> EXERCISE OBJECTIVE:
Print the entries exactly as given.

== Segment start ==

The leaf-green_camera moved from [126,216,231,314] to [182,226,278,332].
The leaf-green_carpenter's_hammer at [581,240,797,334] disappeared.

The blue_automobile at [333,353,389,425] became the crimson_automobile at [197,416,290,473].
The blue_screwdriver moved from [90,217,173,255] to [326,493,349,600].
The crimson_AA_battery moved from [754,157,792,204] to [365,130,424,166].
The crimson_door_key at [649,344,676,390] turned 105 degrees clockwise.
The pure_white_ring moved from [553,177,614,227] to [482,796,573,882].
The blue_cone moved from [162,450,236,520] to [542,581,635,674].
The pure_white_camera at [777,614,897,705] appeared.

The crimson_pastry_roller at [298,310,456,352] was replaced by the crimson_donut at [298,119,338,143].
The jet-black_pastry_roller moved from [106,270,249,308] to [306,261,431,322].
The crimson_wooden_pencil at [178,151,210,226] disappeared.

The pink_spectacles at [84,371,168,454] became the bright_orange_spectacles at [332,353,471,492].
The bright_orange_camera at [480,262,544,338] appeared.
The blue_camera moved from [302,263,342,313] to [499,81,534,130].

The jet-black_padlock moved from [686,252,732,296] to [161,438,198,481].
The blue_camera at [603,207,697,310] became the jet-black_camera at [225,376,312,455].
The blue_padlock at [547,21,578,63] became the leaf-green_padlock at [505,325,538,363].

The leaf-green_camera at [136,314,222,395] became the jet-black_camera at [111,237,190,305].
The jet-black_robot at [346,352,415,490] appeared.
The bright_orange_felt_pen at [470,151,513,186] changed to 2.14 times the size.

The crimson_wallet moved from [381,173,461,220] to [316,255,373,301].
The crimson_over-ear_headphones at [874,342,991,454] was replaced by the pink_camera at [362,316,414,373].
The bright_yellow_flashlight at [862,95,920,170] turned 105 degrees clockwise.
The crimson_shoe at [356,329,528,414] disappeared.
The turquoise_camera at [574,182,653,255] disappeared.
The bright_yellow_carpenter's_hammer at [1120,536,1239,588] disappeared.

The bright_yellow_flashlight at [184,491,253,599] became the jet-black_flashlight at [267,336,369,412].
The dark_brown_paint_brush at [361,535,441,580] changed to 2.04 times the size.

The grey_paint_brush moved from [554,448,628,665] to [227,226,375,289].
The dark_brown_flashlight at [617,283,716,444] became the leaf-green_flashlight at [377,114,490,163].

== Segment end ==

> OUTPUT OF THE TASK:
The leaf-green_camera moved from [126,216,231,314] to [182,226,278,332].
The leaf-green_carpenter's_hammer at [581,240,797,334] disappeared.

The blue_automobile at [333,353,389,425] became the crimson_automobile at [197,416,290,473].
The blue_screwdriver moved from [90,217,173,255] to [326,493,349,600].
The crimson_AA_battery moved from [754,157,792,204] to [365,130,424,166].
The crimson_door_key at [649,344,676,390] turned 105 degrees clockwise.
The pure_white_ring moved from [553,177,614,227] to [482,796,573,882].
The blue_cone moved from [162,450,236,520] to [542,581,635,674].
The pure_white_camera at [777,614,897,705] appeared.

The crimson_pastry_roller at [298,310,456,352] was replaced by the crimson_donut at [298,119,338,143].
The jet-black_pastry_roller moved from [106,270,249,308] to [306,261,431,322].
The crimson_wooden_pencil at [178,151,210,226] disappeared.

The pink_spectacles at [84,371,168,454] became the bright_orange_spectacles at [332,353,471,492].
The bright_orange_camera at [480,262,544,338] appeared.
The blue_camera moved from [302,263,342,313] to [499,81,534,130].

The jet-black_padlock moved from [686,252,732,296] to [161,438,198,481].
The blue_camera at [603,207,697,310] became the jet-black_camera at [225,376,312,455].
The blue_padlock at [547,21,578,63] became the leaf-green_padlock at [505,325,538,363].

The leaf-green_camera at [136,314,222,395] became the jet-black_camera at [111,237,190,305].
The jet-black_robot at [346,352,415,490] appeared.
The bright_orange_felt_pen at [470,151,513,186] changed to 2.14 times the size.

The crimson_wallet moved from [381,173,461,220] to [316,255,373,301].
The crimson_over-ear_headphones at [874,342,991,454] was replaced by the pink_camera at [362,316,414,373].
The bright_yellow_flashlight at [862,95,920,170] turned 105 degrees clockwise.
The crimson_shoe at [356,329,528,414] disappeared.
The turquoise_camera at [574,182,653,255] disappeared.
The bright_yellow_carpenter's_hammer at [1120,536,1239,588] disappeared.

The bright_yellow_flashlight at [184,491,253,599] became the jet-black_flashlight at [267,336,369,412].
The dark_brown_paint_brush at [361,535,441,580] changed to 2.04 times the size.

The grey_paint_brush moved from [554,448,628,665] to [227,226,375,289].
The dark_brown_flashlight at [617,283,716,444] became the leaf-green_flashlight at [377,114,490,163].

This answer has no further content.